*** MATERIAL TO PROCESS ***

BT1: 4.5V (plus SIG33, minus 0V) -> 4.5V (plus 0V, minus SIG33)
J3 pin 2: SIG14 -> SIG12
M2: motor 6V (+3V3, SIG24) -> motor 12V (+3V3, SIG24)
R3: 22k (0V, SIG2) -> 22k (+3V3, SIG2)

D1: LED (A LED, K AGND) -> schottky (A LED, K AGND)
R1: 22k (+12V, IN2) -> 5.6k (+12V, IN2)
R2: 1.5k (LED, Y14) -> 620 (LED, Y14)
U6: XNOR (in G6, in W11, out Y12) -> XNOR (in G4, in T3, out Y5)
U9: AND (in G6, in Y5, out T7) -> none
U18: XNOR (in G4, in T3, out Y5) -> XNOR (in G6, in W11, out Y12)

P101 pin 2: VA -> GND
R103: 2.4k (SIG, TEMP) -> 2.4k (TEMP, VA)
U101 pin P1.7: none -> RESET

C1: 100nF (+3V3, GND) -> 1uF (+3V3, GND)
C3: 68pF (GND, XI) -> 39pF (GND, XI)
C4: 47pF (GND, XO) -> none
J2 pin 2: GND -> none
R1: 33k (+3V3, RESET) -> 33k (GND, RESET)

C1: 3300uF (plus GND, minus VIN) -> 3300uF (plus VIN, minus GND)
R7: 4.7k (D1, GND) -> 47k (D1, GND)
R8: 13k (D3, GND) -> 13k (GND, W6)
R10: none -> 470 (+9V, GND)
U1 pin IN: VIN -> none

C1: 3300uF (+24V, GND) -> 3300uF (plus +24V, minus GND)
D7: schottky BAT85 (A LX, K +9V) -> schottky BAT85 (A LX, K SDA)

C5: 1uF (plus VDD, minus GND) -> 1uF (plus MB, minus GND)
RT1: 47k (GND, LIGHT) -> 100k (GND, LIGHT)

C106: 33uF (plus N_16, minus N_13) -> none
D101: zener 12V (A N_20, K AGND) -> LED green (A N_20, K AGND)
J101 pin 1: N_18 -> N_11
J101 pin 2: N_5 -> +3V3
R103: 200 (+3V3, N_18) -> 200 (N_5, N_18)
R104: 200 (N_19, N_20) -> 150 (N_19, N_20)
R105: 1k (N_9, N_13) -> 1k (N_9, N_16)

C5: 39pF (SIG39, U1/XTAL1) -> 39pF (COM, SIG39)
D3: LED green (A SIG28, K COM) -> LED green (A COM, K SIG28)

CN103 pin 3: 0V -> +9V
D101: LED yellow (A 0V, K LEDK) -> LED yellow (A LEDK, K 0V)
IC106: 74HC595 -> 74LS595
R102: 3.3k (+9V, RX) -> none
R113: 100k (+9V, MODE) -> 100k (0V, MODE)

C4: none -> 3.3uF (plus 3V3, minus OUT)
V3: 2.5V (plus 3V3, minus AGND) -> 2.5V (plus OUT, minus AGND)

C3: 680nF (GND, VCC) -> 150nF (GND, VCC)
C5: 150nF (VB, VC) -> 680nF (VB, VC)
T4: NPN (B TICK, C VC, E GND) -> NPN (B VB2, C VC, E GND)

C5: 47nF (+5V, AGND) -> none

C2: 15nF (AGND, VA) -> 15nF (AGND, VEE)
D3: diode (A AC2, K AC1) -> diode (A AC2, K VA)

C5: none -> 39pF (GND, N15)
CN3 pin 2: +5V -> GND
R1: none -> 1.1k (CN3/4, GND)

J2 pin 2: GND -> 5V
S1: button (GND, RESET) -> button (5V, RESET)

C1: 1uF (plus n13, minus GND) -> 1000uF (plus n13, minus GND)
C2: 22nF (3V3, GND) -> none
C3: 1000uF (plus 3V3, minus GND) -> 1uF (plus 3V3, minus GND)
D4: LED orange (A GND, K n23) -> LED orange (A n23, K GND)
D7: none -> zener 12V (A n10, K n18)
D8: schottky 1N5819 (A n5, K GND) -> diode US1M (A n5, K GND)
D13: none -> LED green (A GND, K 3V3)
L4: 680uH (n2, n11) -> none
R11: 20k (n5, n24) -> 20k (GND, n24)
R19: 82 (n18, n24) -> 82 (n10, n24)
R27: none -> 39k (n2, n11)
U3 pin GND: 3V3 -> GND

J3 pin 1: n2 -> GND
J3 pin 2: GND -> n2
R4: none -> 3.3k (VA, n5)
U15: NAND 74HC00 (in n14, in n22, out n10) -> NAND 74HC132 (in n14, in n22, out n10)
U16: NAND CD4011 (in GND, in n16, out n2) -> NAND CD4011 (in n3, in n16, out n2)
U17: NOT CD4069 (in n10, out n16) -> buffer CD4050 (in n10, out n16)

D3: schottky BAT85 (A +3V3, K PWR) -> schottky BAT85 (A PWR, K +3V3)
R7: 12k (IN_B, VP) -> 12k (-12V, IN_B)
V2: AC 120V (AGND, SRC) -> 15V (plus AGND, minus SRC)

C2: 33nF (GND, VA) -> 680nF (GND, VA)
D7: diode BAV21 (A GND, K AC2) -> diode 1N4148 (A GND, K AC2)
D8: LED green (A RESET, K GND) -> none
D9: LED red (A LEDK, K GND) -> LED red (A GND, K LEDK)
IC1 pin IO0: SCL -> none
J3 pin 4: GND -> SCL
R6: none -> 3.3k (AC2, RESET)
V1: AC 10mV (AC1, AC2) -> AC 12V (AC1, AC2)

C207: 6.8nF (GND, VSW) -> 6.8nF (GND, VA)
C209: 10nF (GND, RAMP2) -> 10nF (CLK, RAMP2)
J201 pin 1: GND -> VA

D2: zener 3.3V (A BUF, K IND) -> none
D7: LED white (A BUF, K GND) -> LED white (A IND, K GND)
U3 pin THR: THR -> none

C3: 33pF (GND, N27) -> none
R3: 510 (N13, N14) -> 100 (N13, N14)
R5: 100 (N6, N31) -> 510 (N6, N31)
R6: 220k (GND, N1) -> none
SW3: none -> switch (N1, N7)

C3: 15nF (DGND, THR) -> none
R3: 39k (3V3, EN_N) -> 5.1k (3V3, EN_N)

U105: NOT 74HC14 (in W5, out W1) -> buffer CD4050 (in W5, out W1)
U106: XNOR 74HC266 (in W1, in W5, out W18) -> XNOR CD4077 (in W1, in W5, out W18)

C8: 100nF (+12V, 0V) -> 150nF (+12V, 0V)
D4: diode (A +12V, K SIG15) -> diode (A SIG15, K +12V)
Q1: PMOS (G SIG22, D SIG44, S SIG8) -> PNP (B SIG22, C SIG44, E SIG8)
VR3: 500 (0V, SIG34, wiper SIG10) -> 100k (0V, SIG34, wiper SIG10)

***

> DIRECTIONS
What you give back should be only the lines of the records above, starting at the line with "J2 pin 2: GND -> 5V" and ending at the line with "L4: 680uH (n2, n11) -> none", restated word for word.

> EXERCISE RESULT
J2 pin 2: GND -> 5V
S1: button (GND, RESET) -> button (5V, RESET)

C1: 1uF (plus n13, minus GND) -> 1000uF (plus n13, minus GND)
C2: 22nF (3V3, GND) -> none
C3: 1000uF (plus 3V3, minus GND) -> 1uF (plus 3V3, minus GND)
D4: LED orange (A GND, K n23) -> LED orange (A n23, K GND)
D7: none -> zener 12V (A n10, K n18)
D8: schottky 1N5819 (A n5, K GND) -> diode US1M (A n5, K GND)
D13: none -> LED green (A GND, K 3V3)
L4: 680uH (n2, n11) -> none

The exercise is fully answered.